[[ PROVIDED RECORDS, beginning ]]

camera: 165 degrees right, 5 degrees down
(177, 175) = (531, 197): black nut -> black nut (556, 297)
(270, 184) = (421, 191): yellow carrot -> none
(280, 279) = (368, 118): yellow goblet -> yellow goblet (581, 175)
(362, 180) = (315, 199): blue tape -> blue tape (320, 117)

[[ PROVIDED RECORDS, end ]]
[[ PROVIDED RECORDS, beginning ]]

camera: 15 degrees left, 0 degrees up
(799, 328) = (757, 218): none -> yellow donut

[[ PROVIDED RECORDS, end ]]
[[ PROVIDED RECORDS, beginning ]]

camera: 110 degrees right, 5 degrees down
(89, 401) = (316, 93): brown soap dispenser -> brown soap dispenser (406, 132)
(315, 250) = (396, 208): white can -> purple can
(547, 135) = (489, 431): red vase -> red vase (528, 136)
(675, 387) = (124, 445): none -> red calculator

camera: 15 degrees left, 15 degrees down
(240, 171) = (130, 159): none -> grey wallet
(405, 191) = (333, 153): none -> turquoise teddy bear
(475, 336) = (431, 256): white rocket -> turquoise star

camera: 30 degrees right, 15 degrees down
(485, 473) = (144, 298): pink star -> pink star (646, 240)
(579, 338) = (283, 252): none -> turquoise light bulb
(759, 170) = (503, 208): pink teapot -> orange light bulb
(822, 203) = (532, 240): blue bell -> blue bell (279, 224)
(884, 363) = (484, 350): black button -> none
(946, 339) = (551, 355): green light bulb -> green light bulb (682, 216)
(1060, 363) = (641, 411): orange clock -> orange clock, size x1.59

[[ PROVIDED RECORDS, end ]]

WORK ITEM: All lines above from the line with "camera: 30 degrees right, 15 degrees down" through the line with "(822, 203) = (532, 240): blue", both included, are to be set down exactly, with nothing else.

YOUR SOLUTION:
camera: 30 degrees right, 15 degrees down
(485, 473) = (144, 298): pink star -> pink star (646, 240)
(579, 338) = (283, 252): none -> turquoise light bulb
(759, 170) = (503, 208): pink teapot -> orange light bulb
(822, 203) = (532, 240): blue bell -> blue bell (279, 224)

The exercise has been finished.